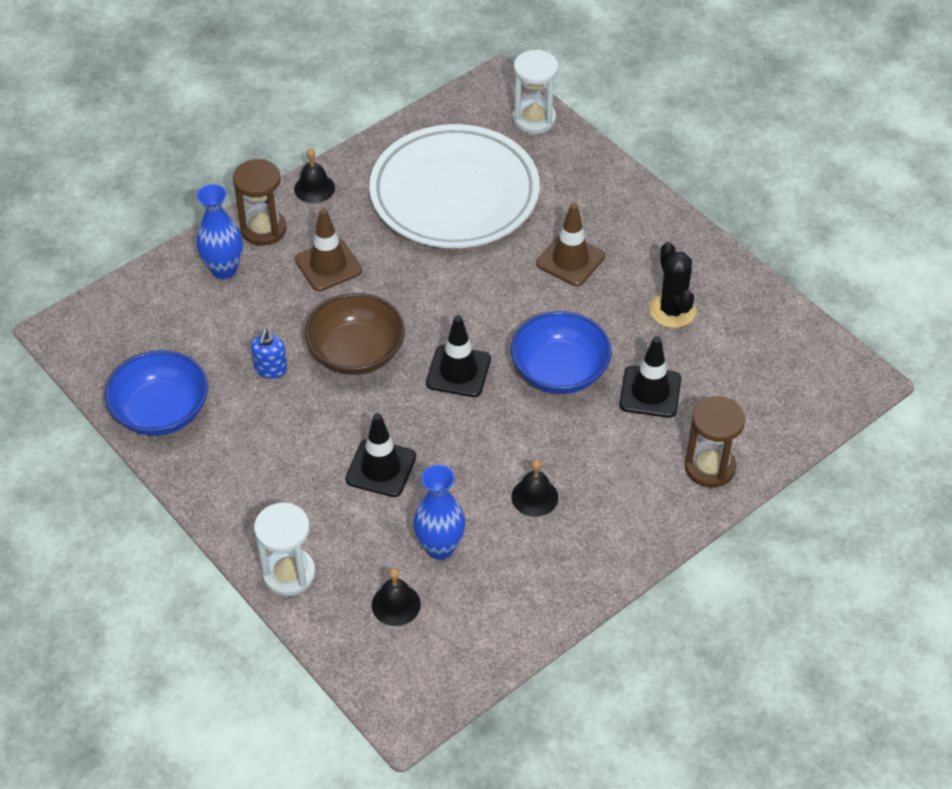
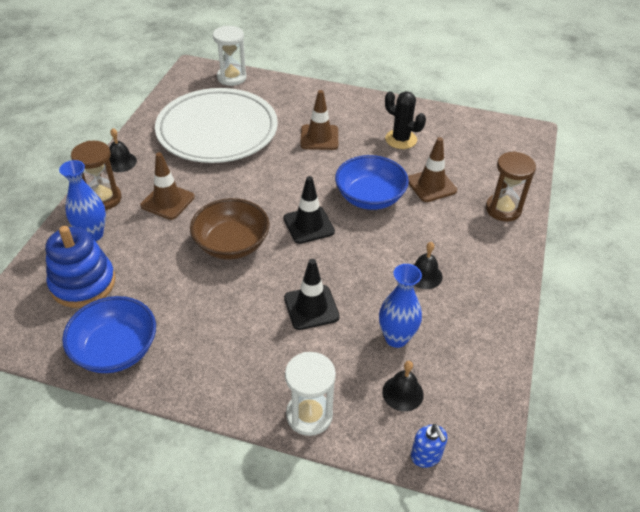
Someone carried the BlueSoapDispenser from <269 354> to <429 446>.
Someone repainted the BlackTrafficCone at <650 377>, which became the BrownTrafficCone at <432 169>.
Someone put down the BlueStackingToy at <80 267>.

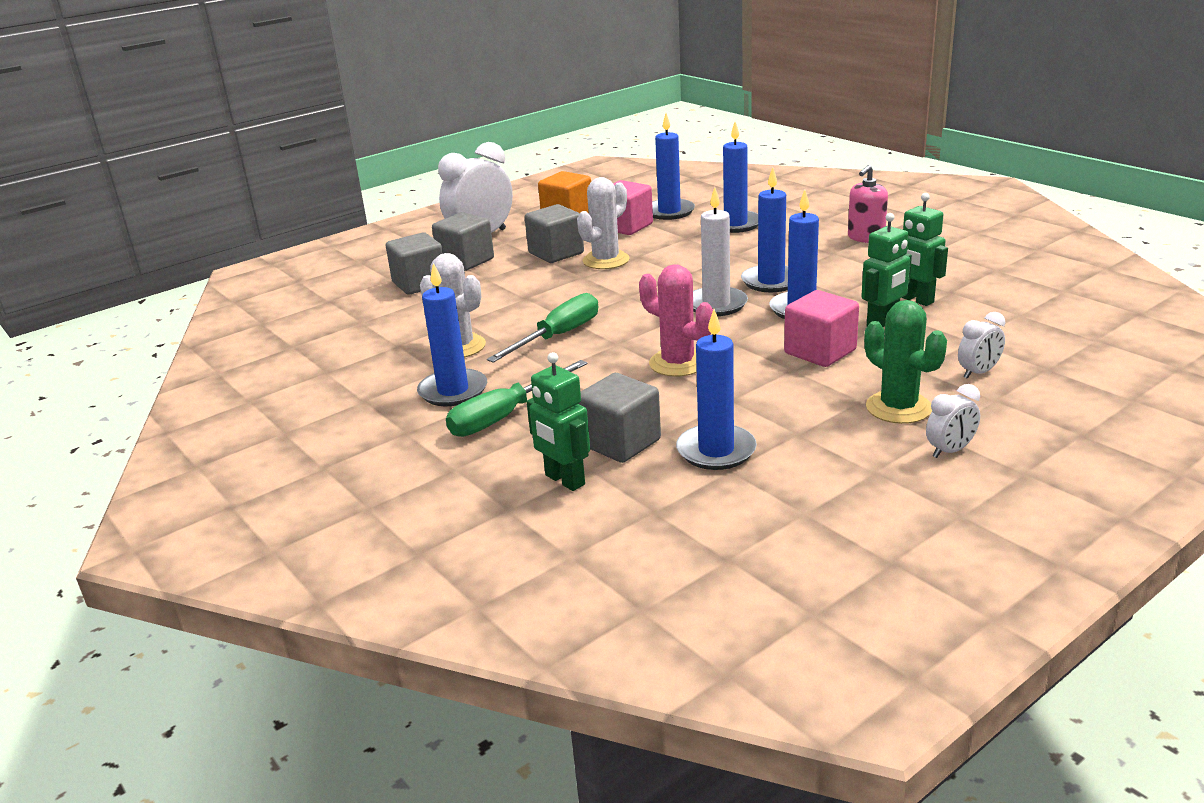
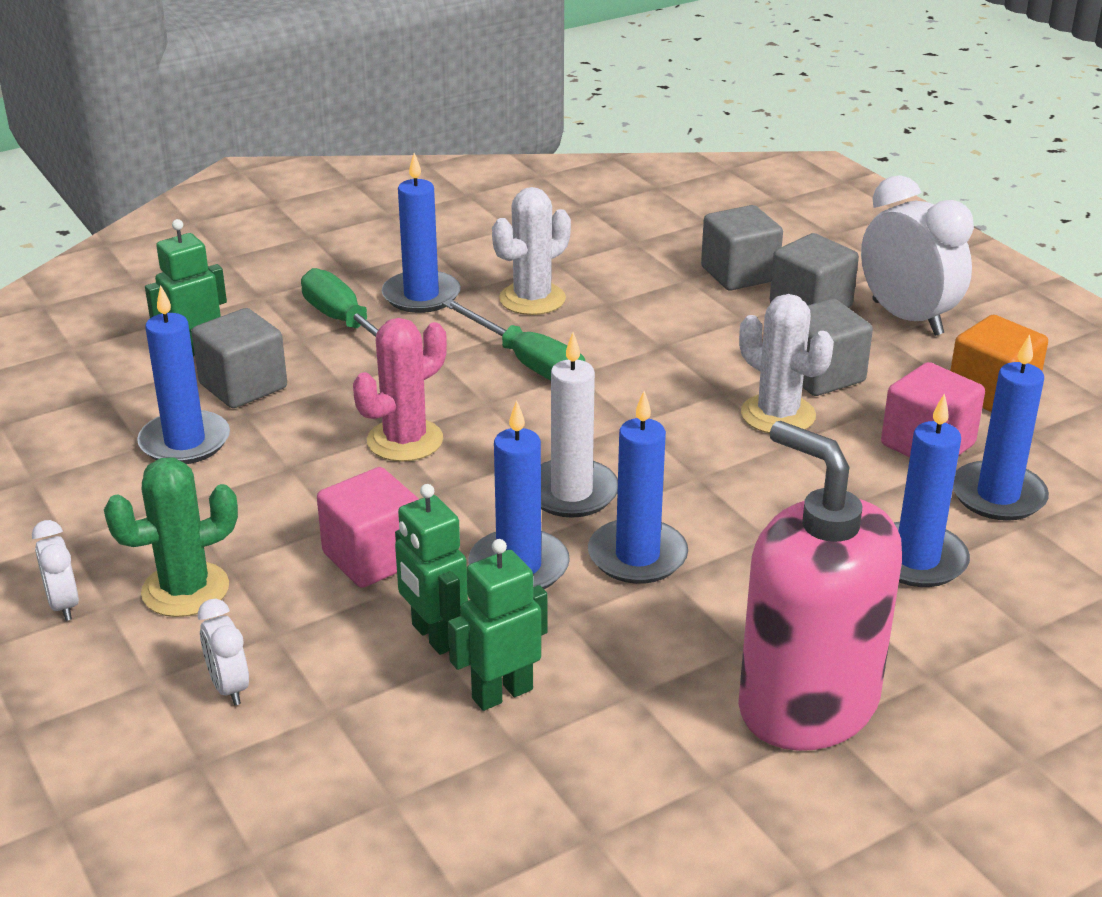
Someone scaled the PinkSoapDispenser at <868 204> by 2.06.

--- Work to be completed ---
An exact copy of all the lines above is required, with the pictures removed.

--- Solution ---
Someone carried the BlueSoapDispenser from <269 354> to <429 446>.
Someone repainted the BlackTrafficCone at <650 377>, which became the BrownTrafficCone at <432 169>.
Someone put down the BlueStackingToy at <80 267>.

Someone scaled the PinkSoapDispenser at <868 204> by 2.06.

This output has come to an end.